== Segment start ==

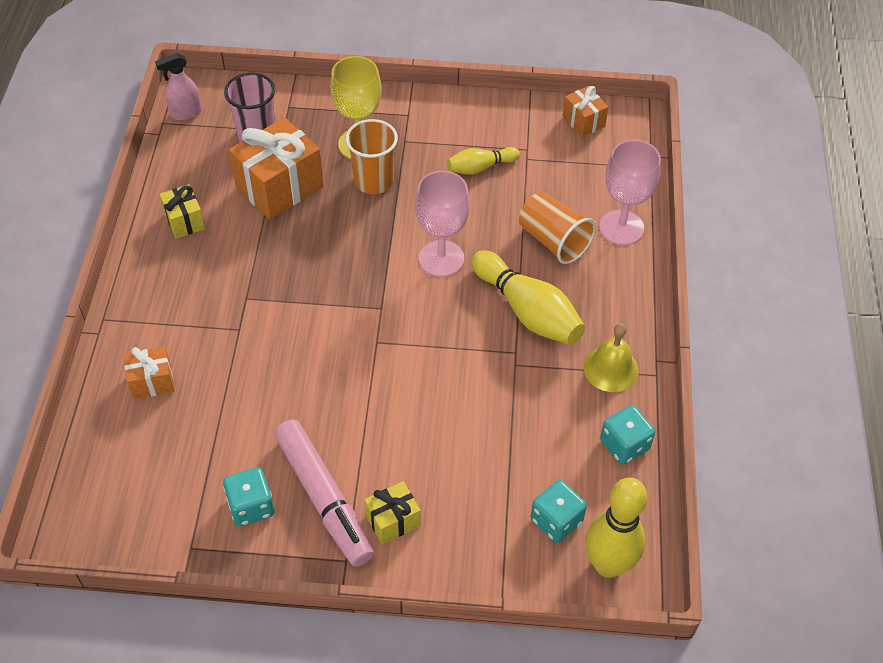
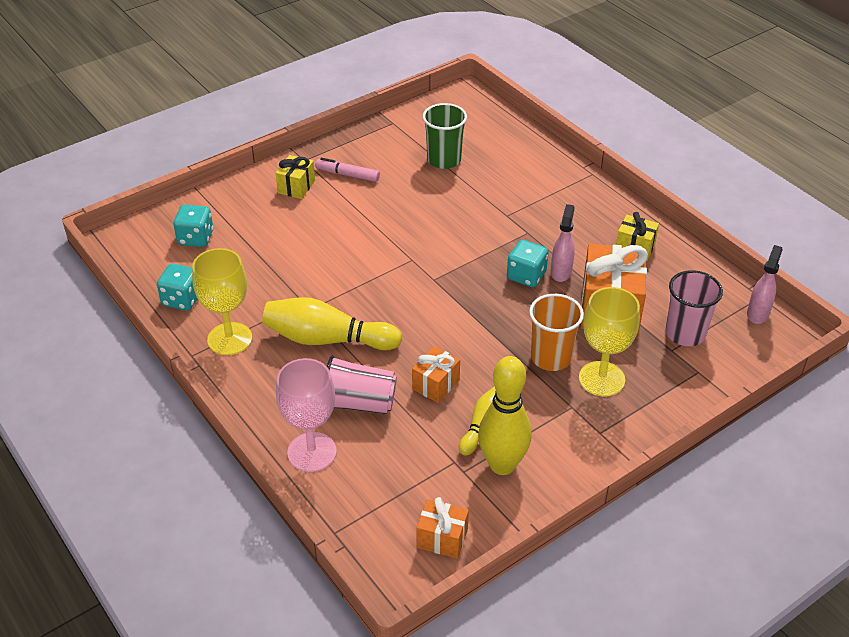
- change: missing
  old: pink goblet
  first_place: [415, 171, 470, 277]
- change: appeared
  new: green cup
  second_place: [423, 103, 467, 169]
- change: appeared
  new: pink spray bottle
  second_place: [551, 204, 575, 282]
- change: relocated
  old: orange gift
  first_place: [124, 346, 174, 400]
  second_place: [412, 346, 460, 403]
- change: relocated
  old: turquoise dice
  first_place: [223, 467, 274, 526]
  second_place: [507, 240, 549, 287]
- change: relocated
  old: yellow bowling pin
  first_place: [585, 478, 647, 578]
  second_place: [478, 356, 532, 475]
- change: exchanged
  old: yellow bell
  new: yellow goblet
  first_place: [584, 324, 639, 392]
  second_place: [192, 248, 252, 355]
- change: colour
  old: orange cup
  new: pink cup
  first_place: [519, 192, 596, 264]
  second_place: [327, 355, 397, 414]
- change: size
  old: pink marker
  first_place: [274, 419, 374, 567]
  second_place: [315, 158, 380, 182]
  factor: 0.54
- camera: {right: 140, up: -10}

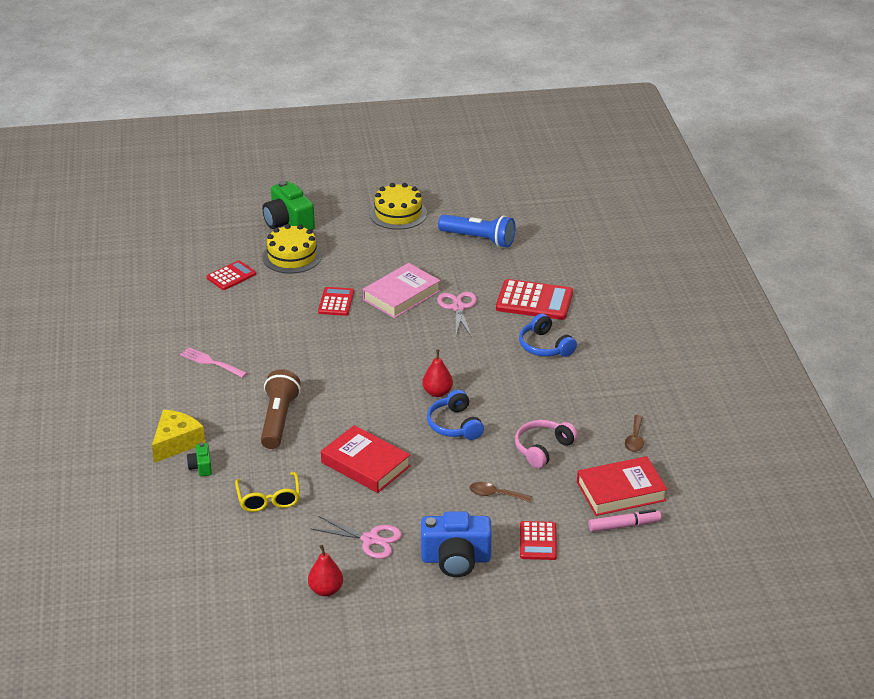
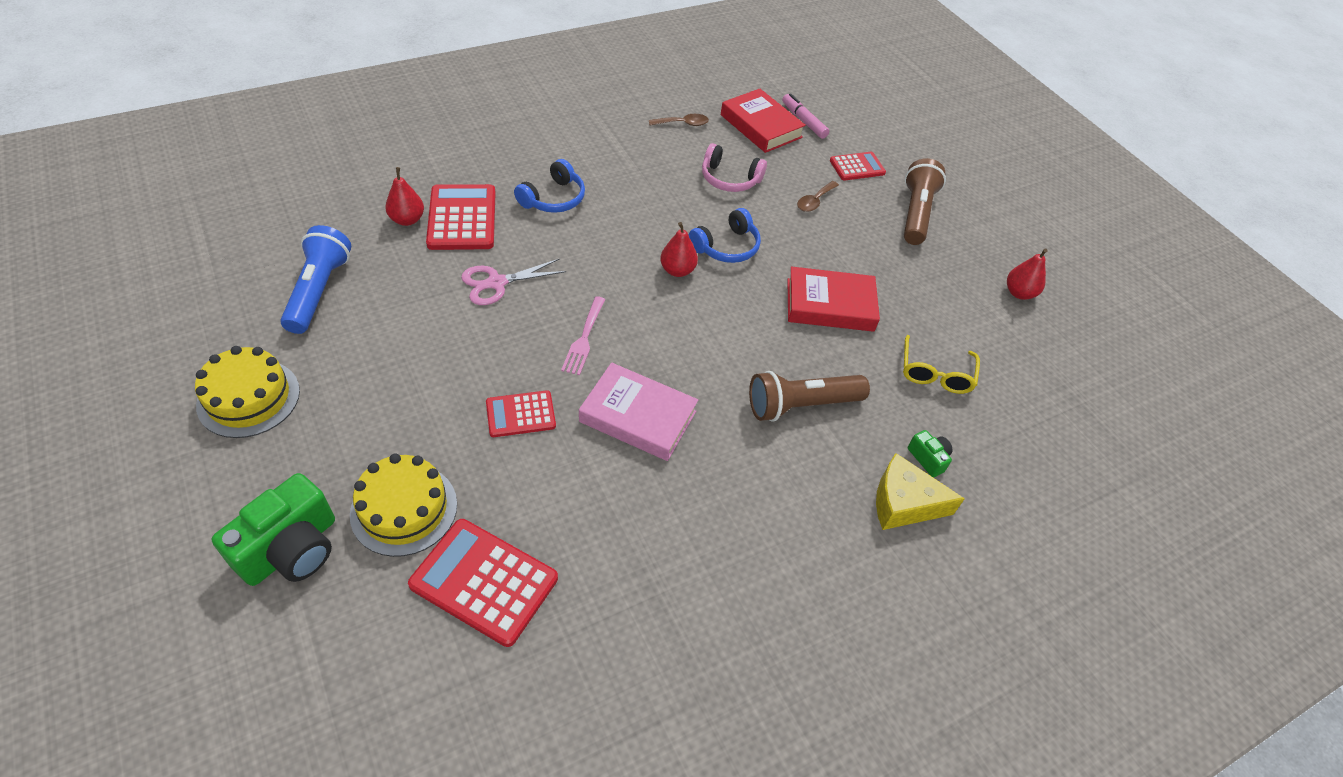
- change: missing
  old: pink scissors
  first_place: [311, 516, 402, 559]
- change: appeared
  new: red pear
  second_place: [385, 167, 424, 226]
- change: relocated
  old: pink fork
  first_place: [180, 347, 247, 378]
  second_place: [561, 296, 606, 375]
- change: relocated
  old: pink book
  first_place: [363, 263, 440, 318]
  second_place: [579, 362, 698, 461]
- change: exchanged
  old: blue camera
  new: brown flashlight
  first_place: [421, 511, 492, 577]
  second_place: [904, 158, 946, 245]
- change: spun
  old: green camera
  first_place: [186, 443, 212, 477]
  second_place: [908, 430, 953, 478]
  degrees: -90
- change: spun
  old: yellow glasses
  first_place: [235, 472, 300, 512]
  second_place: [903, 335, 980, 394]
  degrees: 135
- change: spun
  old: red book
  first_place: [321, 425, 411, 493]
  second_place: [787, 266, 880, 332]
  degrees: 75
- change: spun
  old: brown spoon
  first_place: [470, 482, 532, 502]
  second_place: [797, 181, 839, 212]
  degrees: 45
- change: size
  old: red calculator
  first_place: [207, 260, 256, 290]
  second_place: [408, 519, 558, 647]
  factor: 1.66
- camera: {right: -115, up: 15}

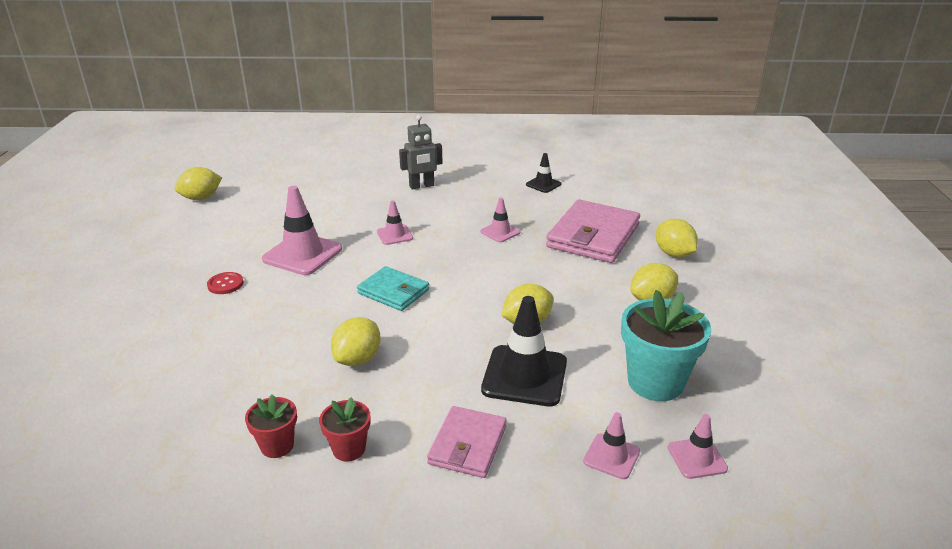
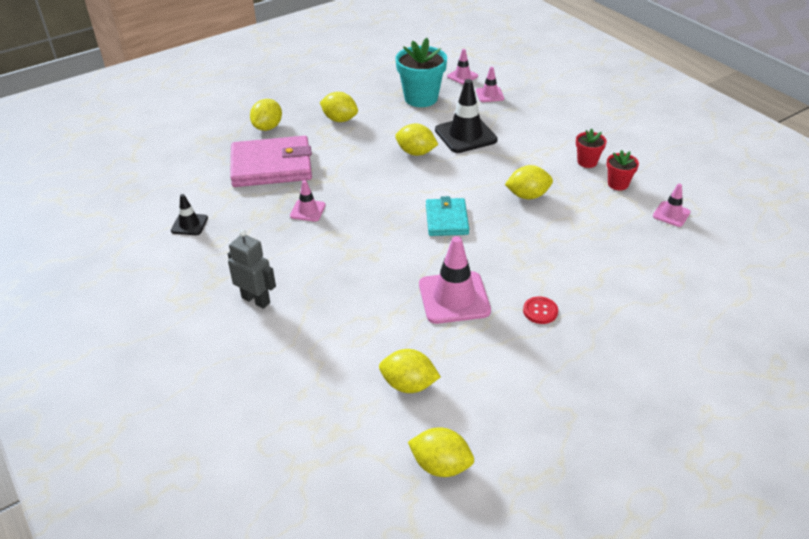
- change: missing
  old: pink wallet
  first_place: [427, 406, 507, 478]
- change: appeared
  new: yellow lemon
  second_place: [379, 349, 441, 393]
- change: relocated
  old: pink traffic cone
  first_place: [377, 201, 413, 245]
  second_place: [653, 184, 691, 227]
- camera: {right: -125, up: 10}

== Segment end ==

• [WORK INSTRUCTION]:
Copy nothing but the lines from the top of the material through the line holding "factor: 0.54", exactly as written; omit pictures.

• [SOLUTION TO THIS EXERCISE]:
- change: missing
  old: pink goblet
  first_place: [415, 171, 470, 277]
- change: appeared
  new: green cup
  second_place: [423, 103, 467, 169]
- change: appeared
  new: pink spray bottle
  second_place: [551, 204, 575, 282]
- change: relocated
  old: orange gift
  first_place: [124, 346, 174, 400]
  second_place: [412, 346, 460, 403]
- change: relocated
  old: turquoise dice
  first_place: [223, 467, 274, 526]
  second_place: [507, 240, 549, 287]
- change: relocated
  old: yellow bowling pin
  first_place: [585, 478, 647, 578]
  second_place: [478, 356, 532, 475]
- change: exchanged
  old: yellow bell
  new: yellow goblet
  first_place: [584, 324, 639, 392]
  second_place: [192, 248, 252, 355]
- change: colour
  old: orange cup
  new: pink cup
  first_place: [519, 192, 596, 264]
  second_place: [327, 355, 397, 414]
- change: size
  old: pink marker
  first_place: [274, 419, 374, 567]
  second_place: [315, 158, 380, 182]
  factor: 0.54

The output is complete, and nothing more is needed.